Task directions: Every record must be restated exactly. Drop the images.
[Dataset — start]
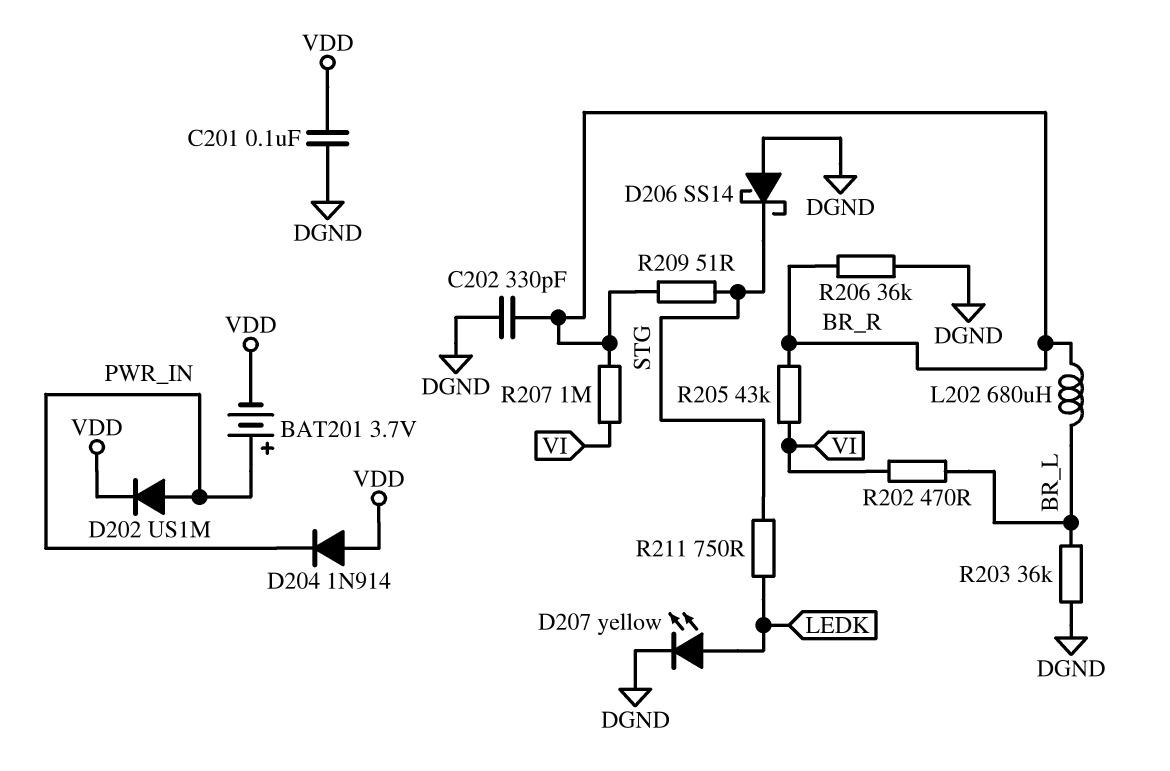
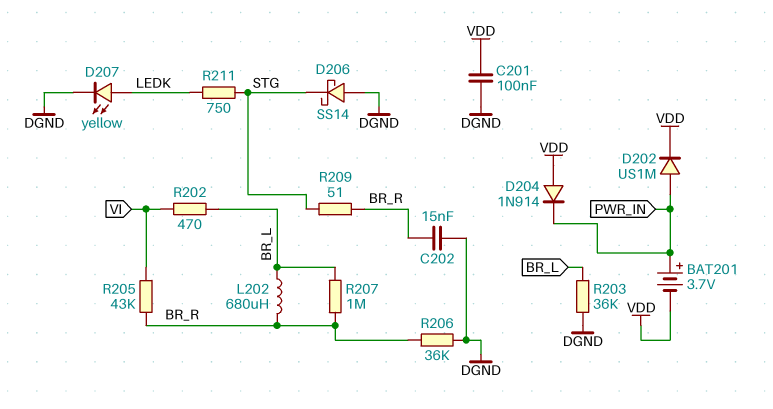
C202: 330pF (BR_R, DGND) -> 15nF (BR_R, DGND)
R207: 1M (BR_R, VI) -> 1M (BR_L, BR_R)

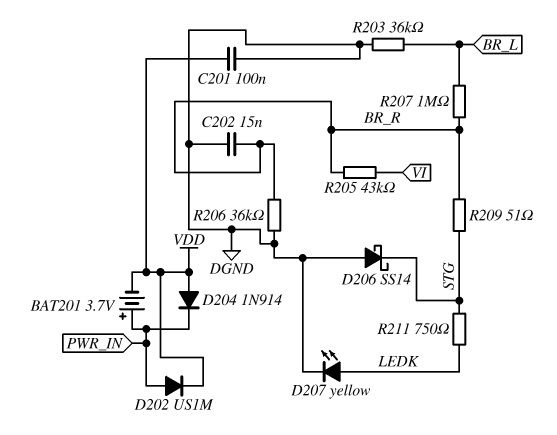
L202: 680uH (BR_L, BR_R) -> none
R202: 470 (BR_L, VI) -> none

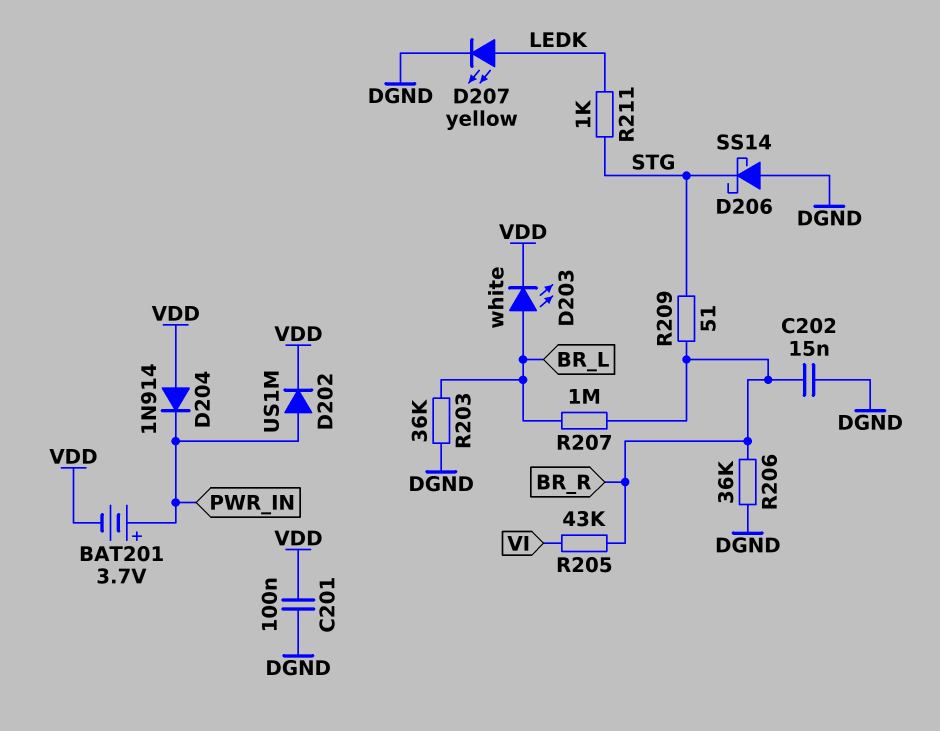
D203: none -> LED white (A BR_L, K VDD)
R211: 750 (LEDK, STG) -> 1k (LEDK, STG)

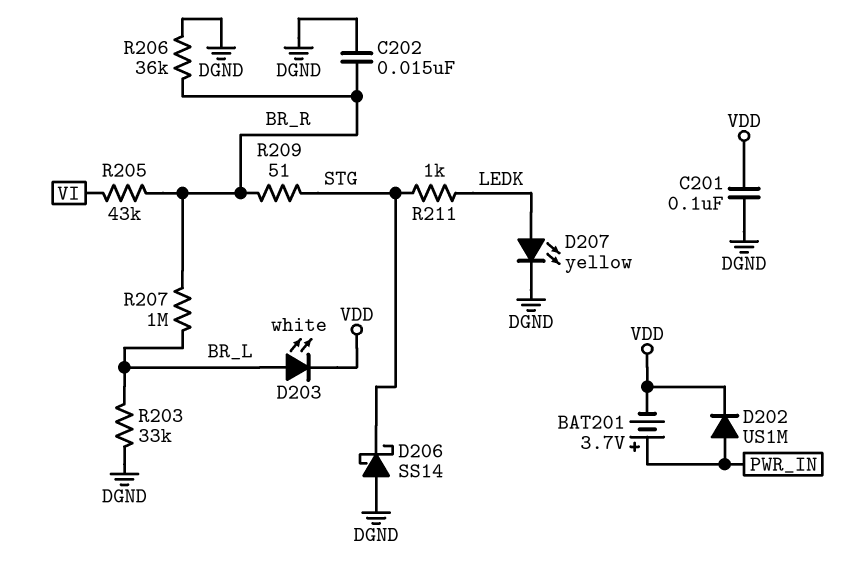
D204: diode 1N914 (A VDD, K PWR_IN) -> none
R203: 36k (BR_L, DGND) -> 33k (BR_L, DGND)

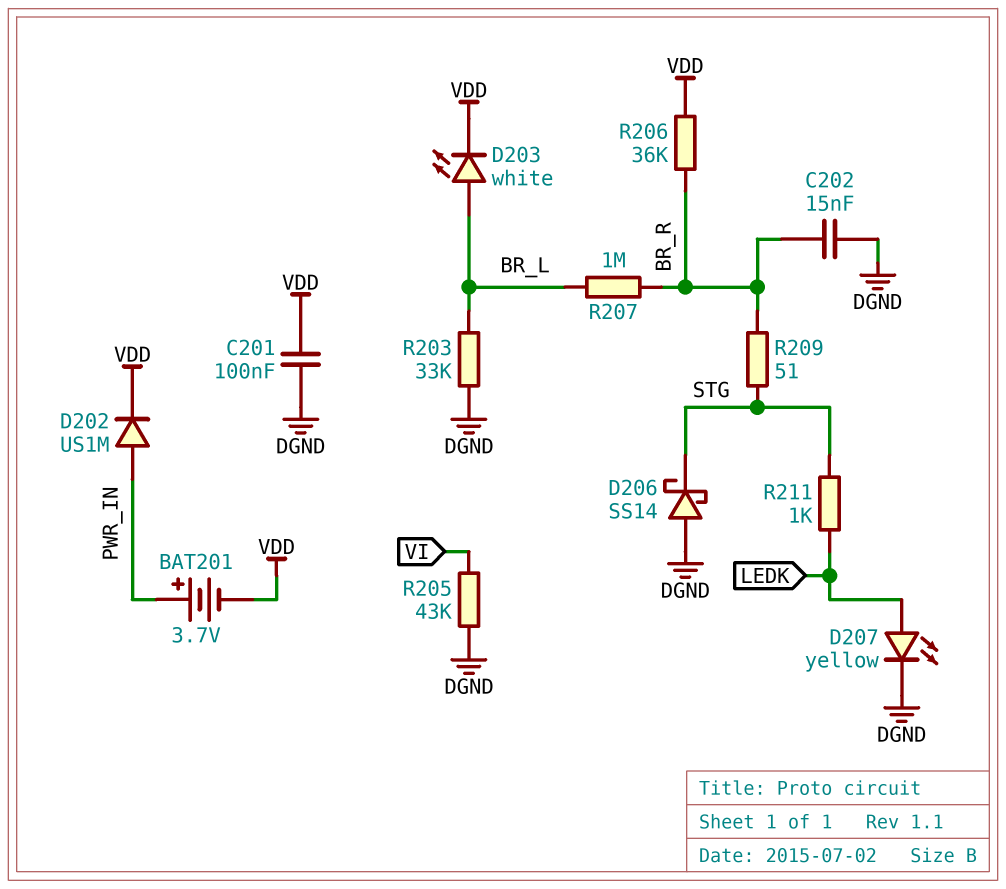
R205: 43k (BR_R, VI) -> 43k (DGND, VI)
R206: 36k (BR_R, DGND) -> 36k (BR_R, VDD)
[Dataset — finish]
Answer box:
C202: 330pF (BR_R, DGND) -> 15nF (BR_R, DGND)
R207: 1M (BR_R, VI) -> 1M (BR_L, BR_R)

L202: 680uH (BR_L, BR_R) -> none
R202: 470 (BR_L, VI) -> none

D203: none -> LED white (A BR_L, K VDD)
R211: 750 (LEDK, STG) -> 1k (LEDK, STG)

D204: diode 1N914 (A VDD, K PWR_IN) -> none
R203: 36k (BR_L, DGND) -> 33k (BR_L, DGND)

R205: 43k (BR_R, VI) -> 43k (DGND, VI)
R206: 36k (BR_R, DGND) -> 36k (BR_R, VDD)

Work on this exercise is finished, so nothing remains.